--- DATA PROVIDED ---
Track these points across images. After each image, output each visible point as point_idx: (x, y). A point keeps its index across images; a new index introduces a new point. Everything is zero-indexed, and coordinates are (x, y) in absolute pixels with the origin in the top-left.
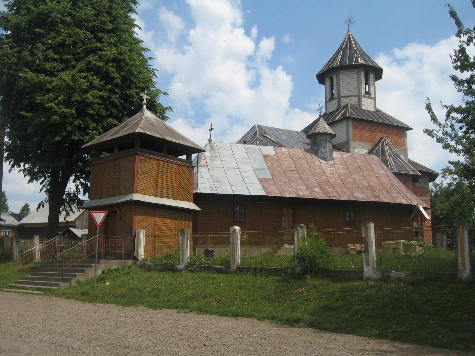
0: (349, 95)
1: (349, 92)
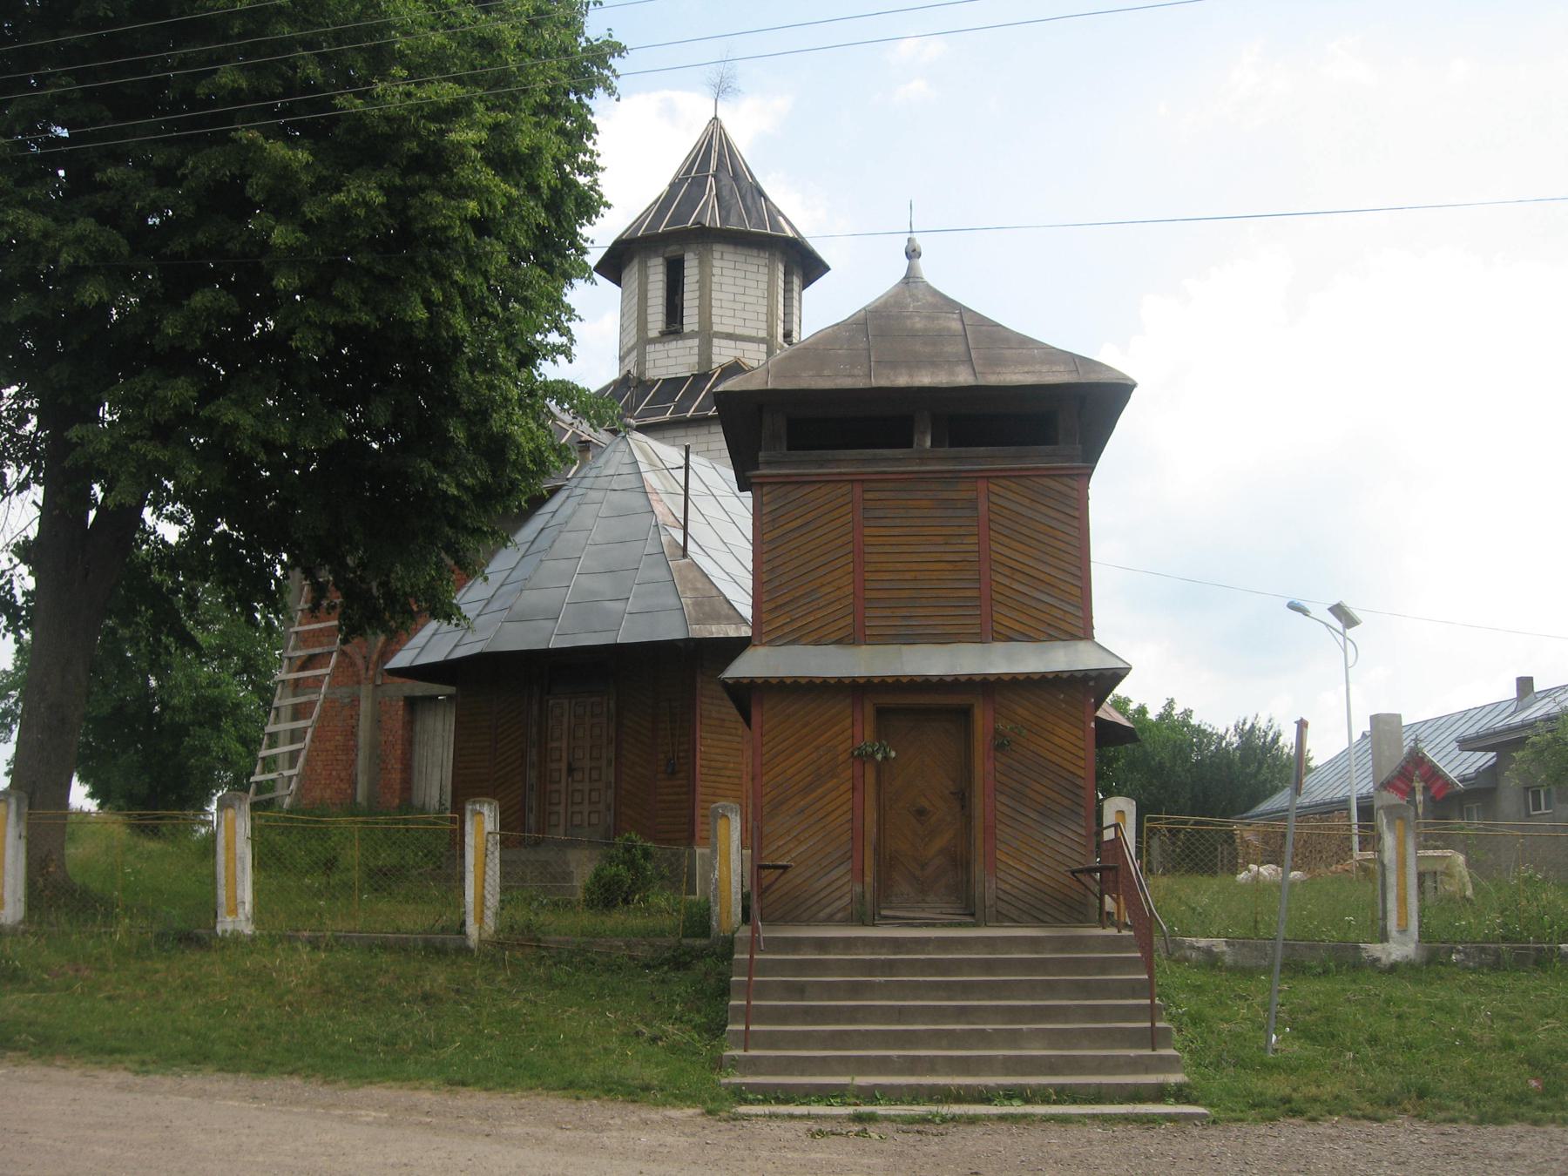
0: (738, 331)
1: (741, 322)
---
* **WORK TO DO**: Could you put the rows above into a Markdown table with two columns, Number and Text, giving each line its number and wording, skipping blank lines and leaving out the picture lines?

* **RESPONSE**:
| Number | Text |
|---|---|
| 1 | Track these points across images. After each image, output each visible point as point_idx: (x, y). A point keeps its index across images; a new index introduces a new point. Everything is zero-indexed, and coordinates are (x, y) in absolute pixels with the origin in the top-left. |
| 2 | 0: (349, 95) |
| 3 | 1: (349, 92) |
| 4 | 0: (738, 331) |
| 5 | 1: (741, 322) |